Task item
Word for word, transcribe the data below from the line with "green nut: 7 -> 3" to the line with "red pawn: 6 -> 8", keeping both of those lines.

Exercise input
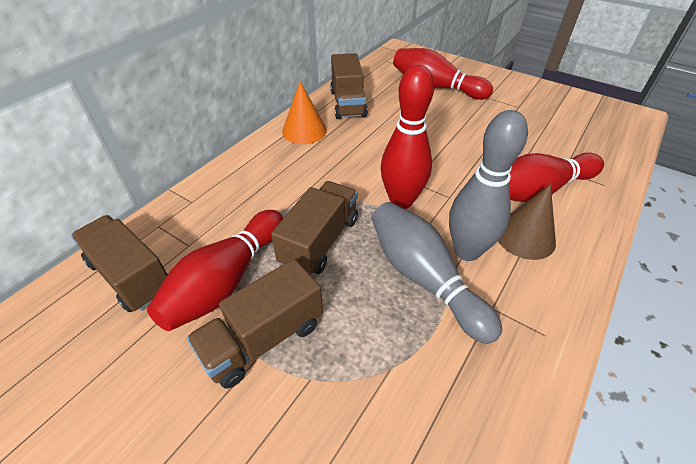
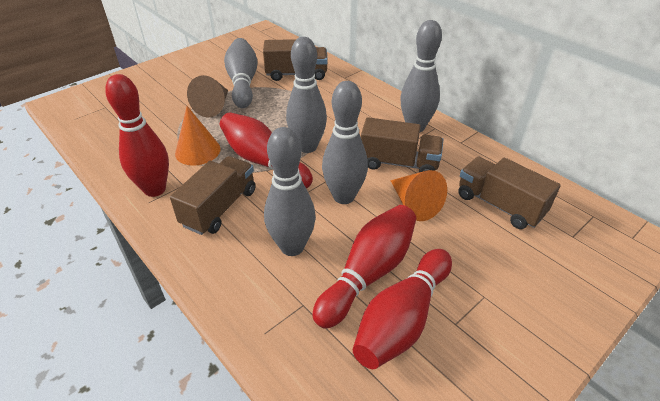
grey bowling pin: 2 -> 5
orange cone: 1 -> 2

* * *

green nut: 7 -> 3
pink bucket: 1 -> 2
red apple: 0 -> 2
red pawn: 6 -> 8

Exercise response
green nut: 7 -> 3
pink bucket: 1 -> 2
red apple: 0 -> 2
red pawn: 6 -> 8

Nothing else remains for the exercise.